[Before-and-after object lists]
——

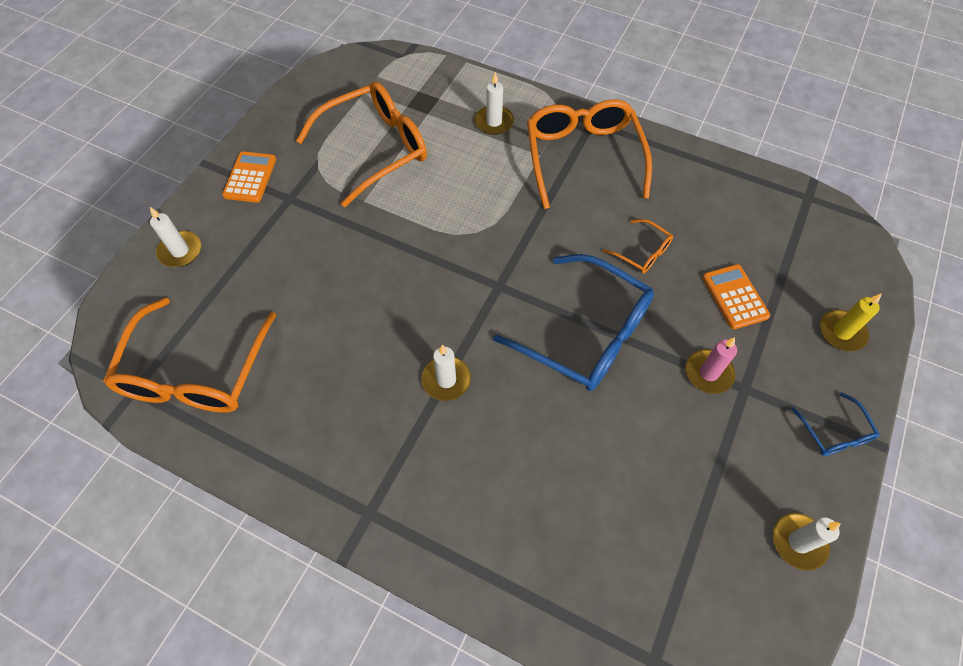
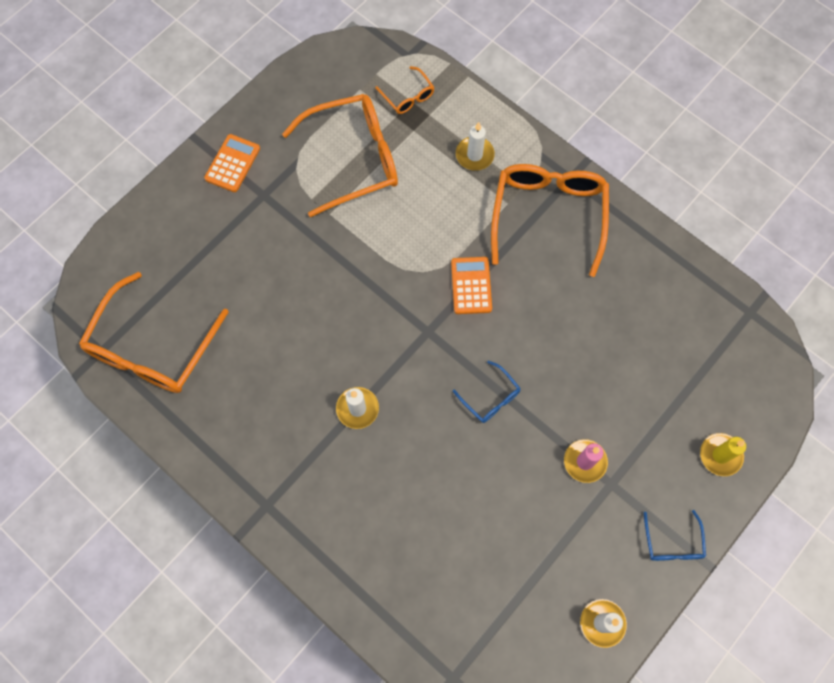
camera: 15 degrees right, 10 degrees up
(180, 251) = (158, 227): white candle -> none
(586, 334) = (490, 398): blue glasses -> blue glasses, size x0.46
(642, 252) = (569, 331): orange glasses -> orange glasses (408, 96)
(735, 297) = (637, 396): orange calculator -> orange calculator (471, 285)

——

About this exercise:
The records above should be written out in full and unchanged, except that pictures are dropped.

Answer section:
camera: 15 degrees right, 10 degrees up
(180, 251) = (158, 227): white candle -> none
(586, 334) = (490, 398): blue glasses -> blue glasses, size x0.46
(642, 252) = (569, 331): orange glasses -> orange glasses (408, 96)
(735, 297) = (637, 396): orange calculator -> orange calculator (471, 285)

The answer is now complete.